TASK ITEM. Return all the data below as it stands, minus the pictures.

INPUT FOR THIS TASK.
▼▼▼

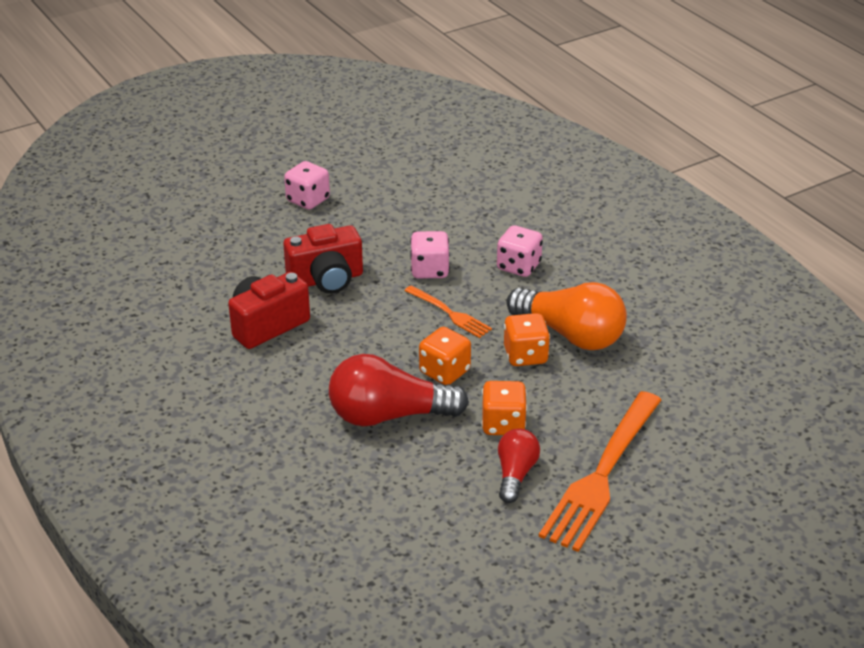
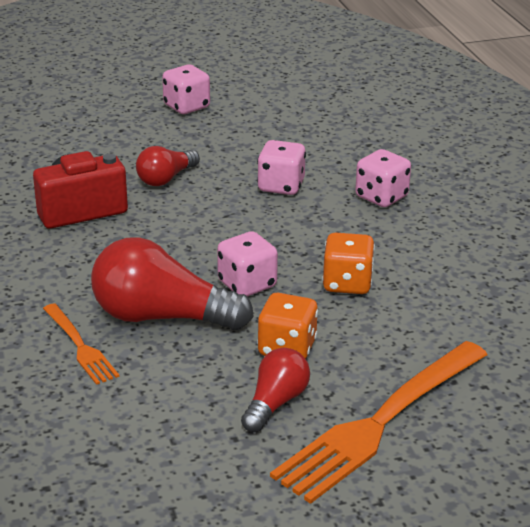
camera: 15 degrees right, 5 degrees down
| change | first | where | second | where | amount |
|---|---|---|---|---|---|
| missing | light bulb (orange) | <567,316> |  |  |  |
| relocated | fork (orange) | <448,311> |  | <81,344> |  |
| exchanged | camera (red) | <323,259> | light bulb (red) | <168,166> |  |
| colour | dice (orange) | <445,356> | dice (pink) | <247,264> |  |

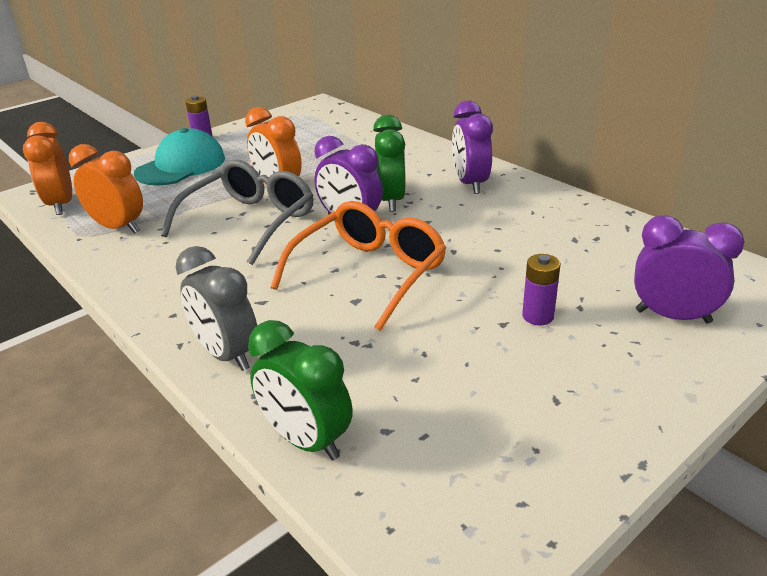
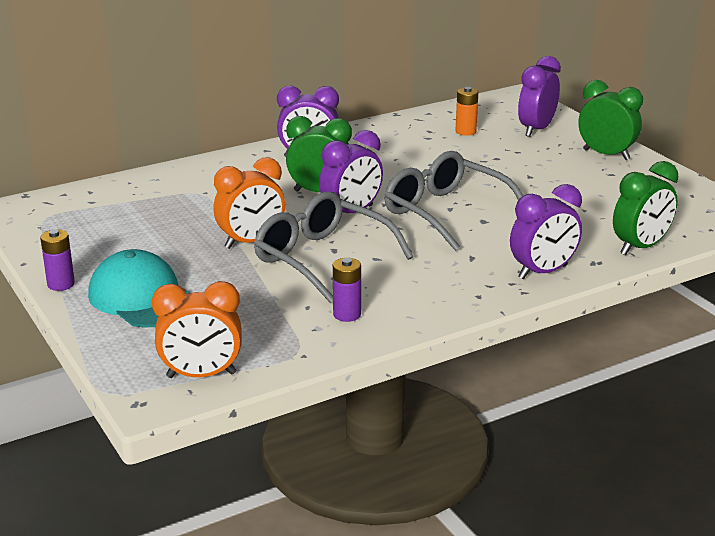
camera: 80 degrees left, 5 degrees down
| change | first | where | second | where | amount |
|---|---|---|---|---|---|
| missing | clock (orange) | <106,189> |  |  |  |
| appeared |  |  | battery (orange) | <467,111> |  |
| appeared |  |  | clock (green) | <610,120> |  |
| relocated | battery (purple) | <541,289> |  | <347,290> |  |
| colour | clock (grey) | <216,308> | clock (purple) | <546,231> |  |
| colour | glasses (orange) | <358,266> | glasses (grey) | <454,201> |  |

▲▲▲

ANSWER TO THIS TASK.
camera: 15 degrees right, 5 degrees down
| change | first | where | second | where | amount |
|---|---|---|---|---|---|
| missing | light bulb (orange) | <567,316> |  |  |  |
| relocated | fork (orange) | <448,311> |  | <81,344> |  |
| exchanged | camera (red) | <323,259> | light bulb (red) | <168,166> |  |
| colour | dice (orange) | <445,356> | dice (pink) | <247,264> |  |

camera: 80 degrees left, 5 degrees down
| change | first | where | second | where | amount |
|---|---|---|---|---|---|
| missing | clock (orange) | <106,189> |  |  |  |
| appeared |  |  | battery (orange) | <467,111> |  |
| appeared |  |  | clock (green) | <610,120> |  |
| relocated | battery (purple) | <541,289> |  | <347,290> |  |
| colour | clock (grey) | <216,308> | clock (purple) | <546,231> |  |
| colour | glasses (orange) | <358,266> | glasses (grey) | <454,201> |  |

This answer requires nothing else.